> _WORK TASK_
Filter the listing below, copying every line in which the word "black" appears.

> _GIVEN INFORMATION_

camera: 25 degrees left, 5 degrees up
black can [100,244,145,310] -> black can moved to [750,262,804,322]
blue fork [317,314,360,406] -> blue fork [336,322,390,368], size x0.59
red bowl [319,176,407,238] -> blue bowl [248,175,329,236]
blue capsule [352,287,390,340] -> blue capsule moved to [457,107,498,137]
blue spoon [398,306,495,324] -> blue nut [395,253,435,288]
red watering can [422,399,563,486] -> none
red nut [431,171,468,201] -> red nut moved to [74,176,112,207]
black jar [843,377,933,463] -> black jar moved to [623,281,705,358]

...

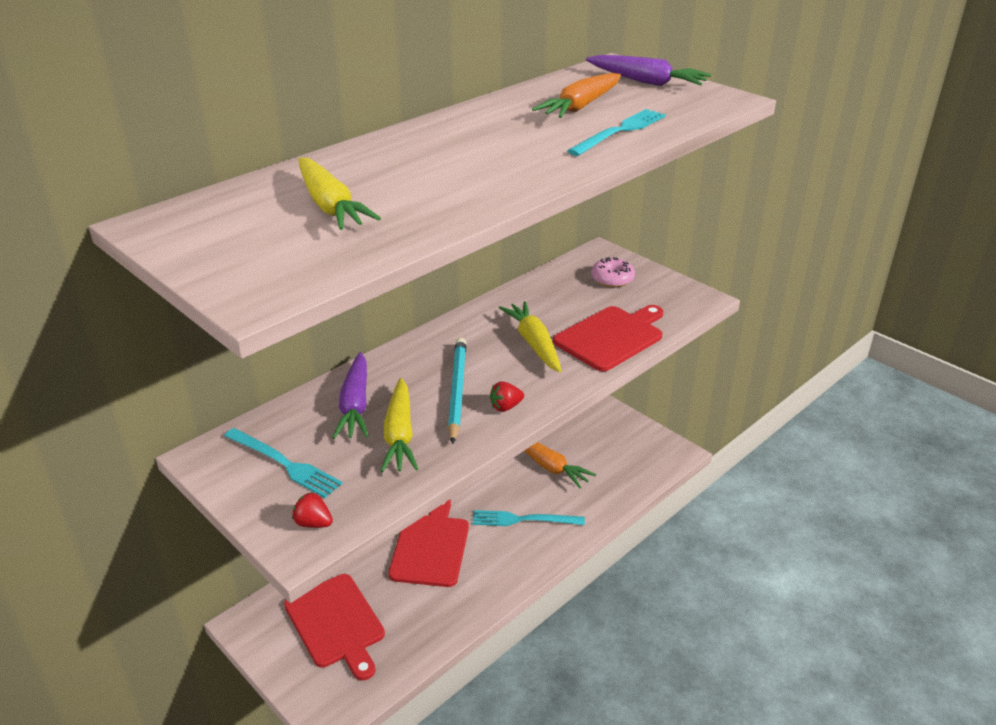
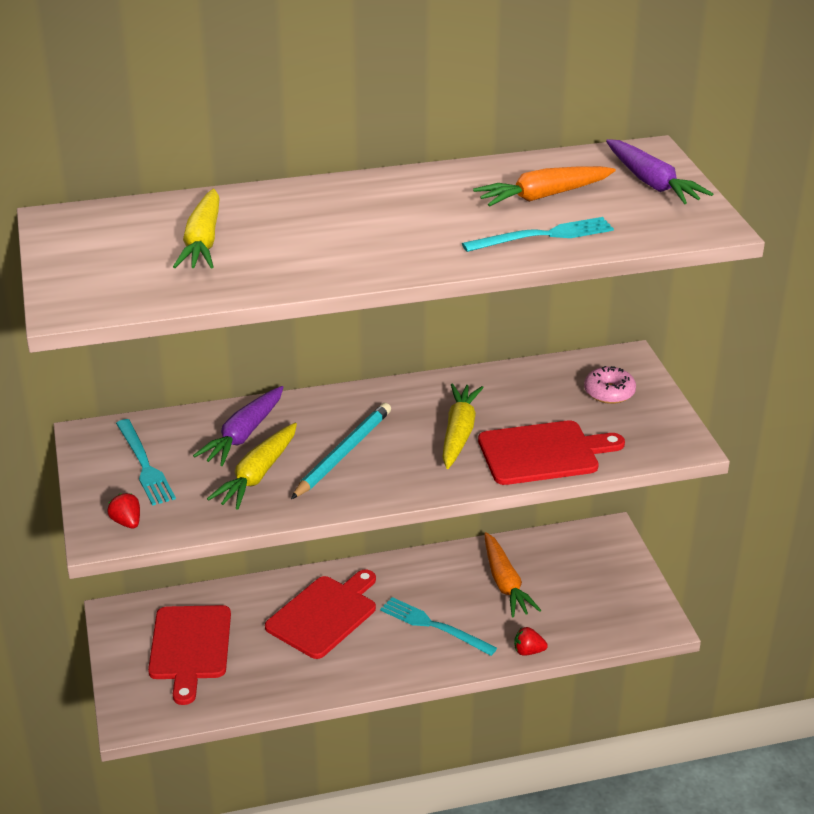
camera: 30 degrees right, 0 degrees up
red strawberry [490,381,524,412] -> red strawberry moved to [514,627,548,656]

...

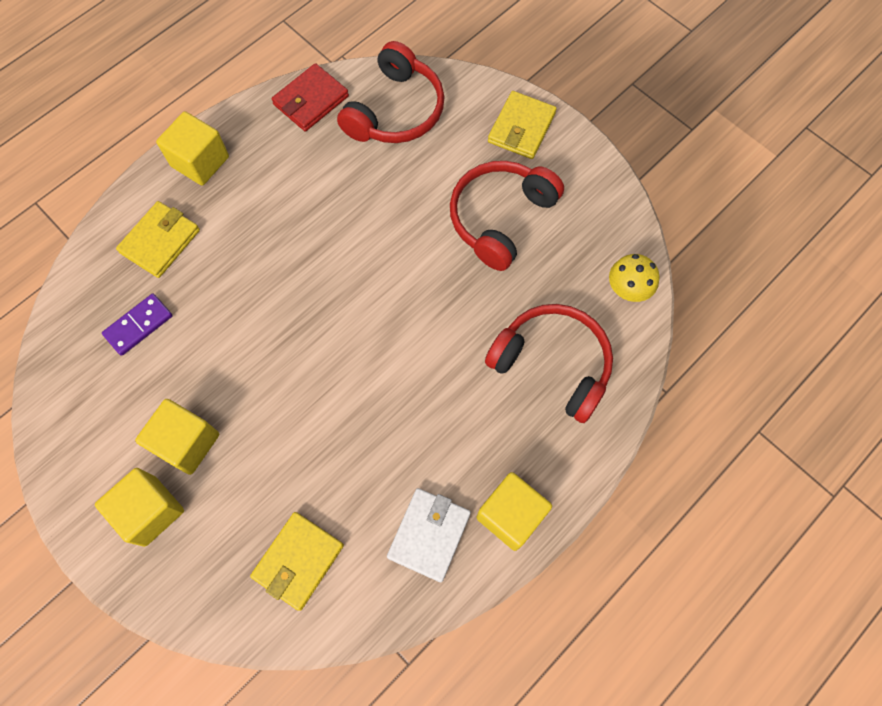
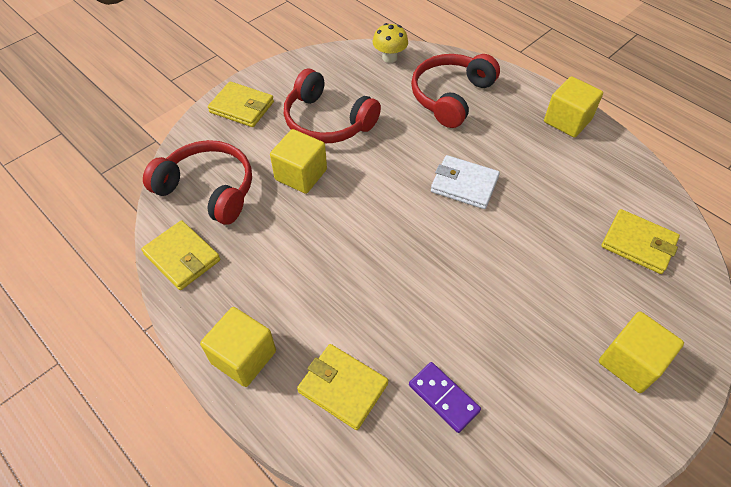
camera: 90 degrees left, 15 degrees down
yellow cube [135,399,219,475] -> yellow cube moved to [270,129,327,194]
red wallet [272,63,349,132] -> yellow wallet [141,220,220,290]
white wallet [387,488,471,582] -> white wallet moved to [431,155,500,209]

> _TASK OUTPUT_
black can [100,244,145,310] -> black can moved to [750,262,804,322]
black jar [843,377,933,463] -> black jar moved to [623,281,705,358]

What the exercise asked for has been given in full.